*DIRECTIVE*. Begin at the line containing "Outline 'adipose tissue';" and stop at the line containing "Find stroma and give me the masks as SVG."; copy those lines exactly, ends included, and nothing else.
[Start of PROVIDED RECORDS]
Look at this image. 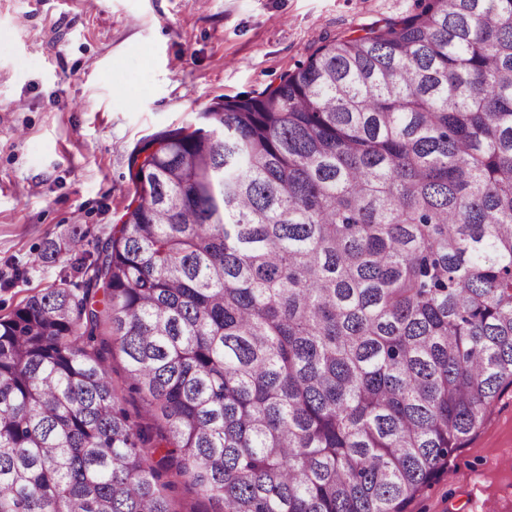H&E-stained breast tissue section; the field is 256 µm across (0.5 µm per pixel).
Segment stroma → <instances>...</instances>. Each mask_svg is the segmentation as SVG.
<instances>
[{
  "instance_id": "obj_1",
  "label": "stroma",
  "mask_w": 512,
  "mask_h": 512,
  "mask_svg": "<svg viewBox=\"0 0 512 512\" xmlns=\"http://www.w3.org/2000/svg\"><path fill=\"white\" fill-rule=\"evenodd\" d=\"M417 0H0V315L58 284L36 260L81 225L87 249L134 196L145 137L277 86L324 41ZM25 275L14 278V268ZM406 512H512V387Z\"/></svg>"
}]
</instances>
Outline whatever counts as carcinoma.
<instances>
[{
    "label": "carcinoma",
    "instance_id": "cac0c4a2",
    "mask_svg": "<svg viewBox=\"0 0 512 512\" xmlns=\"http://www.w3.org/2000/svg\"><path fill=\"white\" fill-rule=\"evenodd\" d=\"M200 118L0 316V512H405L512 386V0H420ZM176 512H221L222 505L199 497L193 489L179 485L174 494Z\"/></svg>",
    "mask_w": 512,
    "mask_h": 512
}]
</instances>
[End of PROVIDED RECORDS]
[Start of PROVIDED RECORDS]
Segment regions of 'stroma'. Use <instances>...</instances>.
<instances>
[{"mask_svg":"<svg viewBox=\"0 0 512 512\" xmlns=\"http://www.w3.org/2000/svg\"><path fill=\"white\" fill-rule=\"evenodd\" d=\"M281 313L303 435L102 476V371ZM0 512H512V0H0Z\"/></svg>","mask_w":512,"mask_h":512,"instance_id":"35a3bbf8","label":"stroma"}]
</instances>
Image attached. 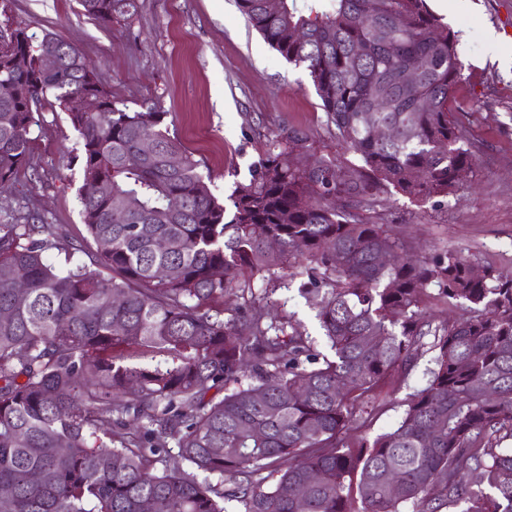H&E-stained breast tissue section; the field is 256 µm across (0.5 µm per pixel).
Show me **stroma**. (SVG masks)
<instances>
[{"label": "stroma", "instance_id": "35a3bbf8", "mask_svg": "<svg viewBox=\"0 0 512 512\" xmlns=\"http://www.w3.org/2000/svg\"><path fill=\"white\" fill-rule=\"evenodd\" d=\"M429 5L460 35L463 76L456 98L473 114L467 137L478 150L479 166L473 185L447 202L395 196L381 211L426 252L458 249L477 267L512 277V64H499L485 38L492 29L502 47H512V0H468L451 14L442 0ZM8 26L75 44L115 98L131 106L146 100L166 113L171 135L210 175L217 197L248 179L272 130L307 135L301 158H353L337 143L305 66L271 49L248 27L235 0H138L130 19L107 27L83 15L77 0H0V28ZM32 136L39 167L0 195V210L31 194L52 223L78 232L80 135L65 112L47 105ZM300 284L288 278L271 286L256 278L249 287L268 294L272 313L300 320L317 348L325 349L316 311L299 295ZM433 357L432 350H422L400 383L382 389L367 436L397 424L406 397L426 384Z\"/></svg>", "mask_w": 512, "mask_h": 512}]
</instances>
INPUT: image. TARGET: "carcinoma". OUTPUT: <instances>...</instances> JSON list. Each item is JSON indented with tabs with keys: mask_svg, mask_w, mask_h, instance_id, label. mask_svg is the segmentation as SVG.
[End of PROVIDED RECORDS]
[Start of PROVIDED RECORDS]
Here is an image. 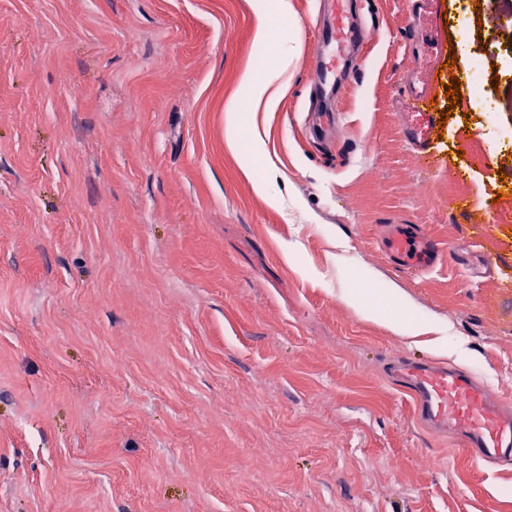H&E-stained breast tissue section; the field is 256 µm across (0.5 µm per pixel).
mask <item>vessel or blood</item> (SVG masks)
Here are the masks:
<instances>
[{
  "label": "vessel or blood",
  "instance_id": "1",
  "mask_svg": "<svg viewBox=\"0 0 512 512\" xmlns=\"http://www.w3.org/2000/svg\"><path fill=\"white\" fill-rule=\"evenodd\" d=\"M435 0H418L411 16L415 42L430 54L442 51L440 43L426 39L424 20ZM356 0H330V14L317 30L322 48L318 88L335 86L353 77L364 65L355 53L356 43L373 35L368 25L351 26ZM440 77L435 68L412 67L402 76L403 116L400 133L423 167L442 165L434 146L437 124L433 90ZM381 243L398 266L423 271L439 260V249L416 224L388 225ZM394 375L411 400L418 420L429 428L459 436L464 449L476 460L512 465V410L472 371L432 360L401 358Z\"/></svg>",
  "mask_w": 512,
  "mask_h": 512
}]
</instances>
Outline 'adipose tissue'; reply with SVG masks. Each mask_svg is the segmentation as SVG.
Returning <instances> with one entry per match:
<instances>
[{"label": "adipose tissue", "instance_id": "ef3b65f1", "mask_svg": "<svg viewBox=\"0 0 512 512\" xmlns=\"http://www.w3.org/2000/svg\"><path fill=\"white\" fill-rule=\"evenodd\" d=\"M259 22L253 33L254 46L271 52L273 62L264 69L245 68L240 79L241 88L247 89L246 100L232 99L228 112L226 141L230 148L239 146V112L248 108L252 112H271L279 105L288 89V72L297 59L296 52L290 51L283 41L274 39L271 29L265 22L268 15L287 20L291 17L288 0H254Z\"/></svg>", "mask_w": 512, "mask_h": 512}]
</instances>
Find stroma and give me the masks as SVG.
[End of PROVIDED RECORDS]
*OUTPUT OF THE EXERCISE*.
Outline 'adipose tissue'; reply with SVG masks. Each mask_svg is the segmentation as SVG.
Returning <instances> with one entry per match:
<instances>
[{"label": "adipose tissue", "instance_id": "ef3b65f1", "mask_svg": "<svg viewBox=\"0 0 512 512\" xmlns=\"http://www.w3.org/2000/svg\"><path fill=\"white\" fill-rule=\"evenodd\" d=\"M259 22L253 33L254 46L271 52L273 62L264 69L245 68L240 79L241 88L247 89L246 100L232 99L228 112L226 141L230 148L239 146V112L248 108L252 112H271L279 105L288 89V72L297 59L296 52L290 51L283 41L274 39L271 29L265 22L268 15L287 20L291 17L288 0H254Z\"/></svg>", "mask_w": 512, "mask_h": 512}]
</instances>
Find stroma and give me the masks as SVG.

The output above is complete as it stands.